What to work on: What you need to produce from the material below is an exact transcription of the lines from the one with "LCD pin SDA: 5 -> 2" through the one with "SERVO3 pin PWM: 16 -> A0", both included, and no other line.

Records provided:
____________________

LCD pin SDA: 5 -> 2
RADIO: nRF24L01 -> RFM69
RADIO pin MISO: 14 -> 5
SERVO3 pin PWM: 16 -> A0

____________________

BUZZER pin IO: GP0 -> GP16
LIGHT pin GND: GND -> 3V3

____________________

Task response:
LCD pin SDA: 5 -> 2
RADIO: nRF24L01 -> RFM69
RADIO pin MISO: 14 -> 5
SERVO3 pin PWM: 16 -> A0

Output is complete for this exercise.